ACTIVITY: Copy out, from the data, each line containing the string "wallet".

Collected data
--------------------------------

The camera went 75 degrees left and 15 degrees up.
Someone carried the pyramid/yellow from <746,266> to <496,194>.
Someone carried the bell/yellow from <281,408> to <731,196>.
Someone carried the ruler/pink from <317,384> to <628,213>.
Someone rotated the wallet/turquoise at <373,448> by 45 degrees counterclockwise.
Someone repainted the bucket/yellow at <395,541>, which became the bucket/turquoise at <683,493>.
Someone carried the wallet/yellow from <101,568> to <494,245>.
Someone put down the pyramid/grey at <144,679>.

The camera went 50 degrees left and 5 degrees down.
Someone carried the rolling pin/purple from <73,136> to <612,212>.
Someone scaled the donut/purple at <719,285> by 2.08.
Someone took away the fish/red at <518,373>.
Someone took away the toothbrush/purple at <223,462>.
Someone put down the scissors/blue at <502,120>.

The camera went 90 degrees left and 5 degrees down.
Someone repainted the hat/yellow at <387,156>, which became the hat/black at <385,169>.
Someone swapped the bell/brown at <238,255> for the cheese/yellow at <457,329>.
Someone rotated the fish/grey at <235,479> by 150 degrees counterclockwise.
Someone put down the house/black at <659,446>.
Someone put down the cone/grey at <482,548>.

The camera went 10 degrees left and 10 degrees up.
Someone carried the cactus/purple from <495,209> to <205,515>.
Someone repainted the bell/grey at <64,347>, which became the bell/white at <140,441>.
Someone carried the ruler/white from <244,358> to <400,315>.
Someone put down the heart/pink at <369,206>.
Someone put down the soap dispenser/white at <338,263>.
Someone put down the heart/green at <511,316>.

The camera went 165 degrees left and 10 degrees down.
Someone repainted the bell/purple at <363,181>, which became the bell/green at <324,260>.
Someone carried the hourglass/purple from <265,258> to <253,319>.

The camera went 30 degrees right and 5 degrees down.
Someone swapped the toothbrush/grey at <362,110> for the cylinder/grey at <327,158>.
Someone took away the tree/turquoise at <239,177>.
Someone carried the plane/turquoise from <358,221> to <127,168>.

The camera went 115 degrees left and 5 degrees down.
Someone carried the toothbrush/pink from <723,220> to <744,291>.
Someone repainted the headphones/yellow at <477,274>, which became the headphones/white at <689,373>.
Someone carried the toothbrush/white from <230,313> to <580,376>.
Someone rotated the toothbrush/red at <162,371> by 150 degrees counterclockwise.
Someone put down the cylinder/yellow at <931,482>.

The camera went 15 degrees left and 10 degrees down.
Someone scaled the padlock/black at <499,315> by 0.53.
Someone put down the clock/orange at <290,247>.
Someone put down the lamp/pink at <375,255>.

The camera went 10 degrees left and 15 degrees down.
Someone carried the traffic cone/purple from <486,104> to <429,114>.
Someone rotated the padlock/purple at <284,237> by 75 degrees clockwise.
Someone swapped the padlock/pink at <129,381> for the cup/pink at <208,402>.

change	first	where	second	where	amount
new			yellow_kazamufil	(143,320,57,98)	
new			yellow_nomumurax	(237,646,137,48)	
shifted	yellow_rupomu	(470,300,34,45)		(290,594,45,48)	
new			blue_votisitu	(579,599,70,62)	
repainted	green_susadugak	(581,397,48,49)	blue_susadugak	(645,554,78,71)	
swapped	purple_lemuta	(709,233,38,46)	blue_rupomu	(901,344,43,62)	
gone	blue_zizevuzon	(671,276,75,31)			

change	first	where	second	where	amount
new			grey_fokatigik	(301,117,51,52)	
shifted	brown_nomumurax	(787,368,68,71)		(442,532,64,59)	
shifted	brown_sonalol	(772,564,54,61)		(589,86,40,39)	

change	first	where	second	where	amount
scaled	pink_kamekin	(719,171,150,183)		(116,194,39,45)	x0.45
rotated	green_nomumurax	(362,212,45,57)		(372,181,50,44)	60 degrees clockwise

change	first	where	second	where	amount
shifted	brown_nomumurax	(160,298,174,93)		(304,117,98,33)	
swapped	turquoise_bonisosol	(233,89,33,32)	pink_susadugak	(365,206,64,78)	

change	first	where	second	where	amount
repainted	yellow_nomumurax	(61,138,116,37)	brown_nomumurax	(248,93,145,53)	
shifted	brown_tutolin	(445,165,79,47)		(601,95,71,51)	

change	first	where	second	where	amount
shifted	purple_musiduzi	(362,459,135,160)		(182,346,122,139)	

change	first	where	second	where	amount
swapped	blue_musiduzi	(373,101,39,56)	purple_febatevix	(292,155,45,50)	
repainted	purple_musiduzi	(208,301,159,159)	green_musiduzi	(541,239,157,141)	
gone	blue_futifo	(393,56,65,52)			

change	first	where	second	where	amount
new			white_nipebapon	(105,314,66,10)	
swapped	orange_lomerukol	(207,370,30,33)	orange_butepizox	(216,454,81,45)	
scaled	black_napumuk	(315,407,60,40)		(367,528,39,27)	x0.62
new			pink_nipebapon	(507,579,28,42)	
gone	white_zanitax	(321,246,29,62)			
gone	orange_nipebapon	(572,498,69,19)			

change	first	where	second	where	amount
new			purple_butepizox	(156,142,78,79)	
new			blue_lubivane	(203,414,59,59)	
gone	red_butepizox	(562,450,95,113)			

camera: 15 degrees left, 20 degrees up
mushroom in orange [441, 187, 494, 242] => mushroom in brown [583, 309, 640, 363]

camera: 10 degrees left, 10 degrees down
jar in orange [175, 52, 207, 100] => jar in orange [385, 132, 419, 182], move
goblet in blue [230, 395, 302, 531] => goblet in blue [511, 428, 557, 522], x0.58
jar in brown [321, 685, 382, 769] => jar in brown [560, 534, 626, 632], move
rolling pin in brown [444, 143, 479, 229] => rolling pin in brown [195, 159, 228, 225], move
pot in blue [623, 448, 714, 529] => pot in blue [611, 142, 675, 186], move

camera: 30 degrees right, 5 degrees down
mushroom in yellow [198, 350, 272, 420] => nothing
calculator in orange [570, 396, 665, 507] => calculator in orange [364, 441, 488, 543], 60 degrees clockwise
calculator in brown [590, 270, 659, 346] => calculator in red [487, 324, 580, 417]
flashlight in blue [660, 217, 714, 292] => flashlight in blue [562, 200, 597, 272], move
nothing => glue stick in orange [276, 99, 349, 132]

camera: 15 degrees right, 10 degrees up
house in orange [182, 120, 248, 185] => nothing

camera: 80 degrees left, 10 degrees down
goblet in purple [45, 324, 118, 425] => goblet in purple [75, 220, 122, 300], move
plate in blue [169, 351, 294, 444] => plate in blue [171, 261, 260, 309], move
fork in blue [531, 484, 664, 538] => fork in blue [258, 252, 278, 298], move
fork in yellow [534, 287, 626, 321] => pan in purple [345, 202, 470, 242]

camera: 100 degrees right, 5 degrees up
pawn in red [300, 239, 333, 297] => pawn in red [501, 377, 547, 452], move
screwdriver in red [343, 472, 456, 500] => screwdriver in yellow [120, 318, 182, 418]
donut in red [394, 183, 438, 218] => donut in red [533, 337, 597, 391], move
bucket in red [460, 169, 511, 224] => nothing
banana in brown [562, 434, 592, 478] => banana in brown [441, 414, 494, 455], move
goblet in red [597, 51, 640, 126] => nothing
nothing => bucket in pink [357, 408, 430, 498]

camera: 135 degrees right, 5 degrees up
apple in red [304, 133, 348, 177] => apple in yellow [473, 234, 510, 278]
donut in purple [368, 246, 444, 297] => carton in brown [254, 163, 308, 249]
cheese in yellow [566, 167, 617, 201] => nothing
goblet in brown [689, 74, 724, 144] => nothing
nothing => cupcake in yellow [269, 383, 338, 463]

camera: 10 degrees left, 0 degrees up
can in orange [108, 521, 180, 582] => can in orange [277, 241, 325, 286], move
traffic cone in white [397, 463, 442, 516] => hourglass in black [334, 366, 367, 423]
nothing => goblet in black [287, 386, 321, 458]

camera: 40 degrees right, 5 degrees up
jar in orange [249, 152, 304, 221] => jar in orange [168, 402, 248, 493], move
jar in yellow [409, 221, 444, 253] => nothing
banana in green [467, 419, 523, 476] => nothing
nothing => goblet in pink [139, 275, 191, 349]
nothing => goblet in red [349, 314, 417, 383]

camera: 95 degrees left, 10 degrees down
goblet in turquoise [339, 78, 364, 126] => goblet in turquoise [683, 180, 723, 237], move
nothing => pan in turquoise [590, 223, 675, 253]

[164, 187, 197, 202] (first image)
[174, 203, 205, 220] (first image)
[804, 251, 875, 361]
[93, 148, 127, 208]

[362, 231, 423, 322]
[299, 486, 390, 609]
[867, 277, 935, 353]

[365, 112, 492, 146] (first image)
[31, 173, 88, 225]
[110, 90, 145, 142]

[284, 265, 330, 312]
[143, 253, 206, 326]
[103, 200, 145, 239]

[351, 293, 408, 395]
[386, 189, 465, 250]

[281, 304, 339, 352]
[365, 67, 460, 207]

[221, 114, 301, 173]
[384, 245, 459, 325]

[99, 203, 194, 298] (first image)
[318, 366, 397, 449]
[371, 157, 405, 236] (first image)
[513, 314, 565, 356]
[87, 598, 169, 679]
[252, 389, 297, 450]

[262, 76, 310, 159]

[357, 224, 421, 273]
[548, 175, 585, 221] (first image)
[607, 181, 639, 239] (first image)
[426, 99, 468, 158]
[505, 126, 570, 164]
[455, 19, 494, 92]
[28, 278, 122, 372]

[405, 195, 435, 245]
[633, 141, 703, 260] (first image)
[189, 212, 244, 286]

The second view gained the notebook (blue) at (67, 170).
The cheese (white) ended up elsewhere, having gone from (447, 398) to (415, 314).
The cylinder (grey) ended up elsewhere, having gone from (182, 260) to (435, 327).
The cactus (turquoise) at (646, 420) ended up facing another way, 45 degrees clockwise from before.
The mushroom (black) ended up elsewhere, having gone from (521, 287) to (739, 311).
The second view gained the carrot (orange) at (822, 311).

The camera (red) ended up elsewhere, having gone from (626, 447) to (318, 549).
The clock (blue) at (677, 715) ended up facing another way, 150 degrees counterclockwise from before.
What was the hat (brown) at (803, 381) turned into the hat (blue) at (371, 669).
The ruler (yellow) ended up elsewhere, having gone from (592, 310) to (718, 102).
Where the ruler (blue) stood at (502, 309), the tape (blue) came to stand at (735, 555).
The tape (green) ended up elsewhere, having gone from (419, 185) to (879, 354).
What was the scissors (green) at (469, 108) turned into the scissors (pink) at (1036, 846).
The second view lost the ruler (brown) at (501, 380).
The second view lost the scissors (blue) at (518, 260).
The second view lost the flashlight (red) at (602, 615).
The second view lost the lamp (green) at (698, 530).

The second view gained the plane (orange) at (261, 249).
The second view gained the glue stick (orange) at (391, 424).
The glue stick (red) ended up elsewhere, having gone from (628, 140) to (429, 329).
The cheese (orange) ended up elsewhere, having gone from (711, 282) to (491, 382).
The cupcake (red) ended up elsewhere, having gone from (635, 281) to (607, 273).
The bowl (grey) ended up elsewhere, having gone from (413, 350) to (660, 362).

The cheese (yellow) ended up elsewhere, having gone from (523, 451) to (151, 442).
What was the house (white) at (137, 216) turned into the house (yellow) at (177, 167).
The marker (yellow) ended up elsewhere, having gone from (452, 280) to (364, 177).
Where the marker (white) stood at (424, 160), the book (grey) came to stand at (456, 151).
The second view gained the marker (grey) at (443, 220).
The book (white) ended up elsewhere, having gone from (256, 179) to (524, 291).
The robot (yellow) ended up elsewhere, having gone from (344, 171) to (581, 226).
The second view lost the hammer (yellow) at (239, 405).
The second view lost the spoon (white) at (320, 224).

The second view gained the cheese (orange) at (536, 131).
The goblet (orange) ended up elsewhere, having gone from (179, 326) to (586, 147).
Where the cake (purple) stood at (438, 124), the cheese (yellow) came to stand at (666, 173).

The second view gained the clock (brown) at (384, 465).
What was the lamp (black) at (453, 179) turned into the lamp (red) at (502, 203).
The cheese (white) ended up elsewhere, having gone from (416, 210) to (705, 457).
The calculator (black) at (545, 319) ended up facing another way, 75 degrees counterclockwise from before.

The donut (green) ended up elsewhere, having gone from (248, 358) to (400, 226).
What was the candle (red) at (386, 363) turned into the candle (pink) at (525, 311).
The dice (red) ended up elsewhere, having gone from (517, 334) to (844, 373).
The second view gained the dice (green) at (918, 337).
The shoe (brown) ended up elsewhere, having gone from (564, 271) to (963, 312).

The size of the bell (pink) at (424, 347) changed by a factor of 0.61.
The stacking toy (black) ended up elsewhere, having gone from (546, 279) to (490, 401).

--------------------------------

EXERCISE ANSWER:
Someone rotated the wallet/turquoise at <373,448> by 45 degrees counterclockwise.
Someone carried the wallet/yellow from <101,568> to <494,245>.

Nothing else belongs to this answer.